## Excerpted data
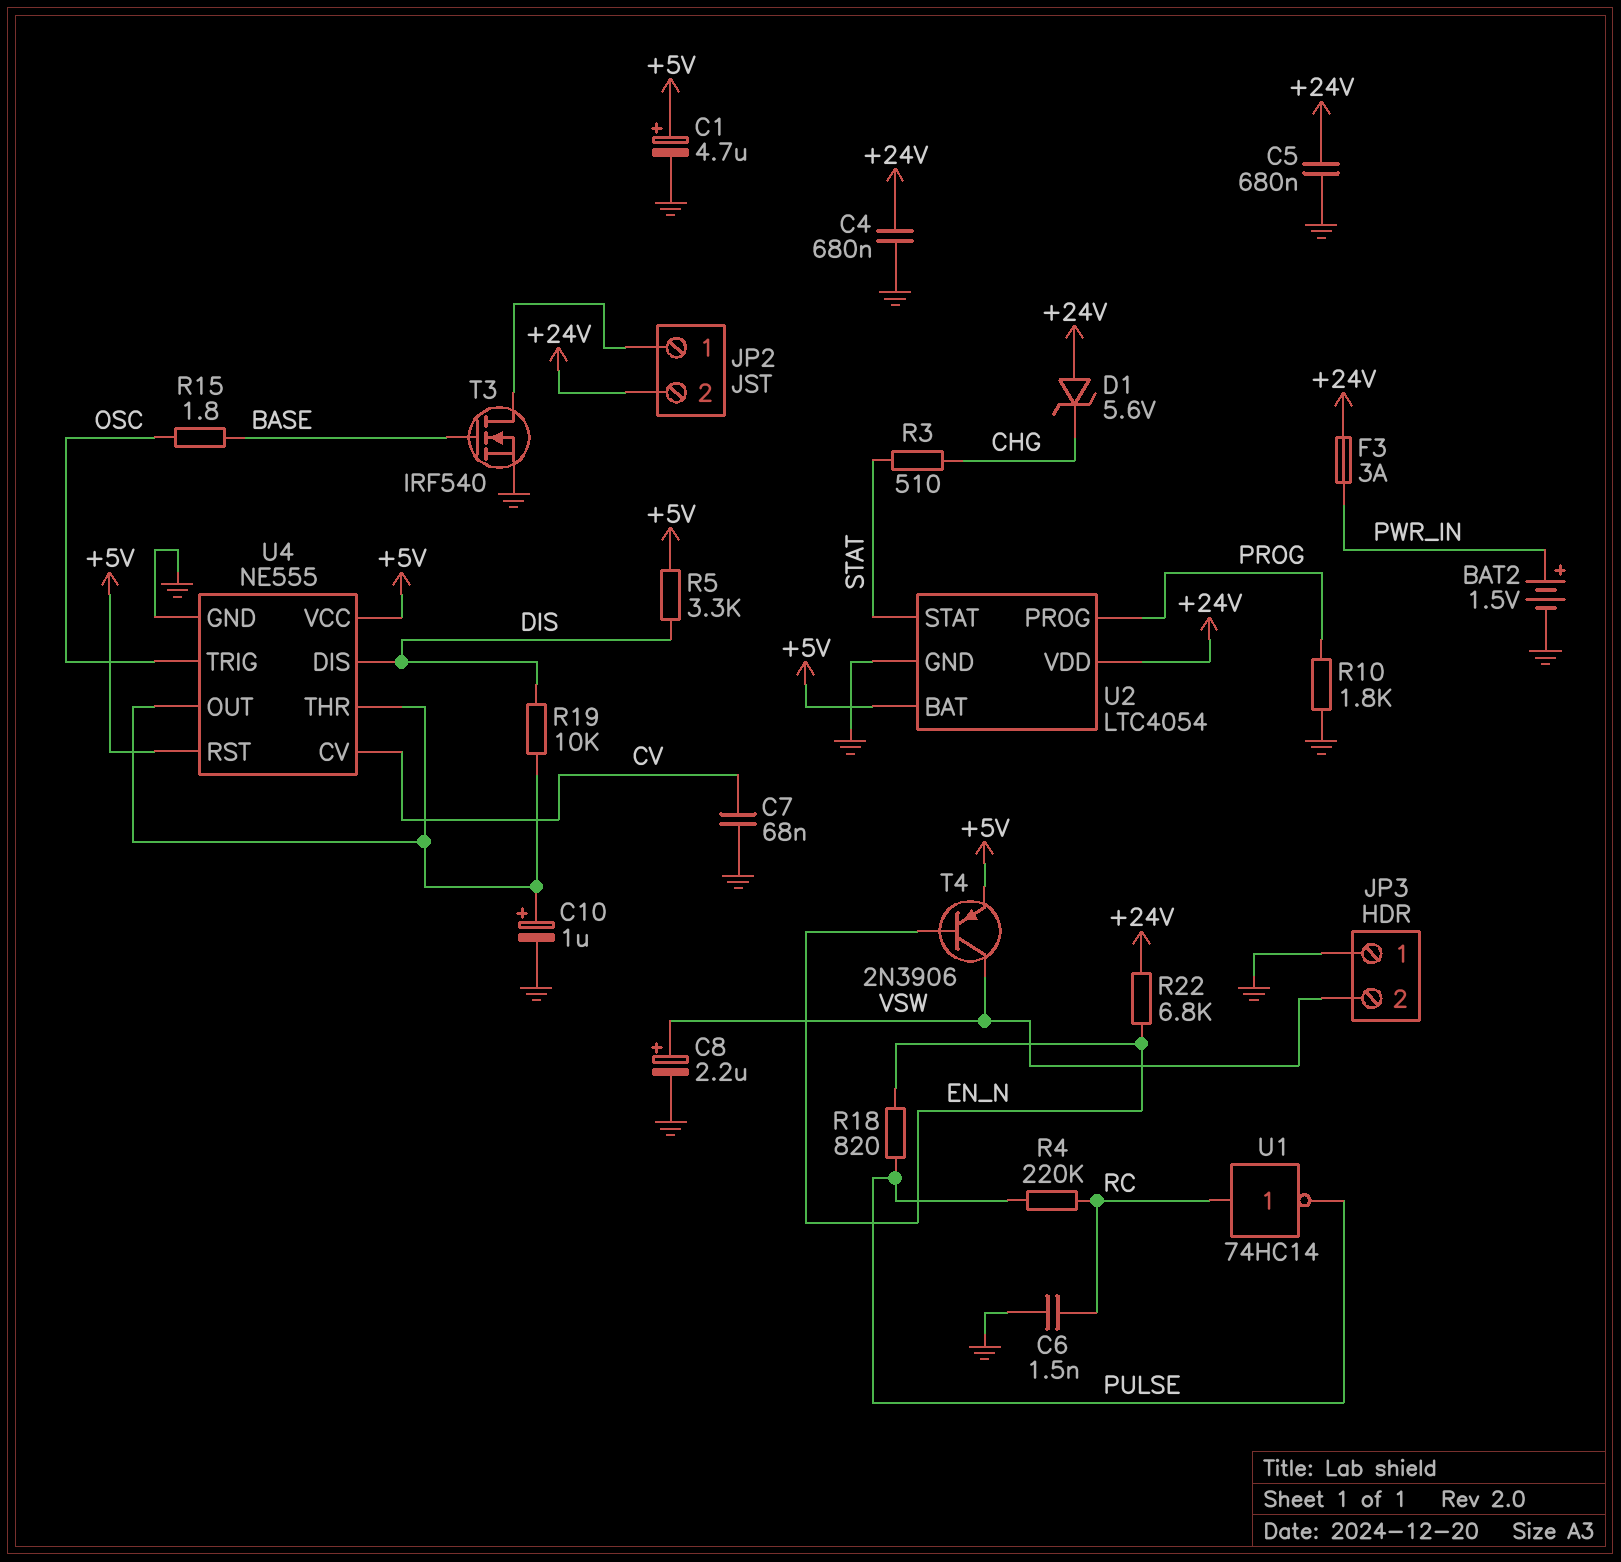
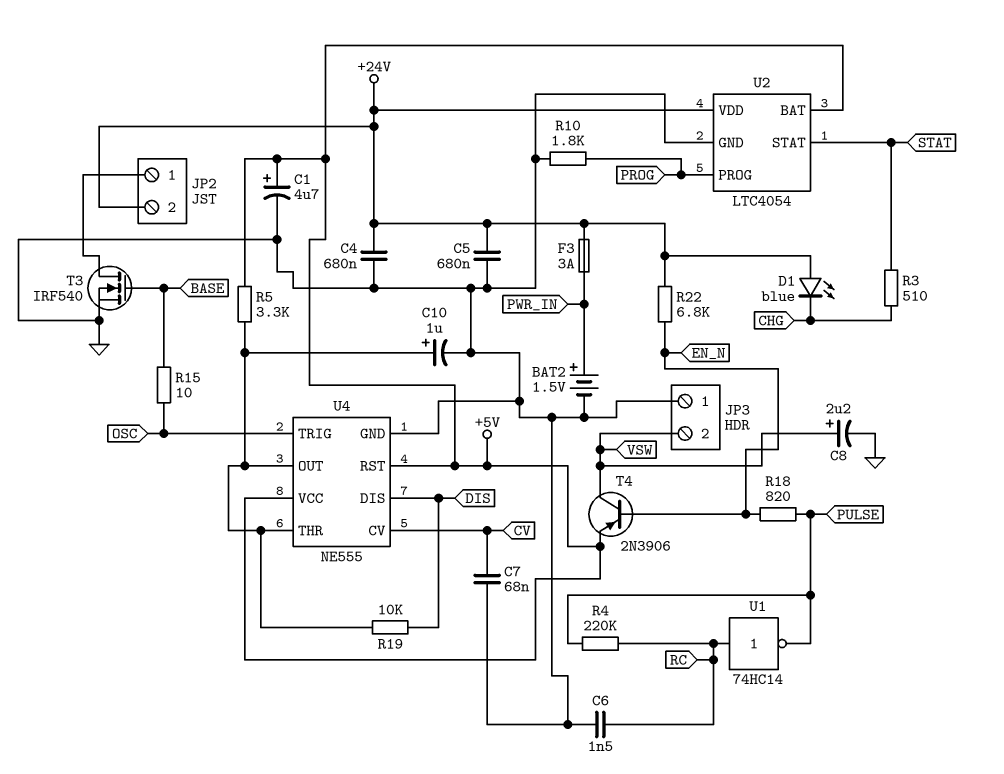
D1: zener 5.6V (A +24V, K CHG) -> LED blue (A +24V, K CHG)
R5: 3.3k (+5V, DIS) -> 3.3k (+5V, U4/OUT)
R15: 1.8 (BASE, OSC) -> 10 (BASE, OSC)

...

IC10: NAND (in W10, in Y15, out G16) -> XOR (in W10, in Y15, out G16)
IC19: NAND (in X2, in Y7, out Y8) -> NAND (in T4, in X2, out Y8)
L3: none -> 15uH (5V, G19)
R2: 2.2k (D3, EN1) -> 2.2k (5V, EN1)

## What the exercise asks
Search the data for "NAND" and list every line in which it occurs.

## Reply to the exercise
IC10: NAND (in W10, in Y15, out G16) -> XOR (in W10, in Y15, out G16)
IC19: NAND (in X2, in Y7, out Y8) -> NAND (in T4, in X2, out Y8)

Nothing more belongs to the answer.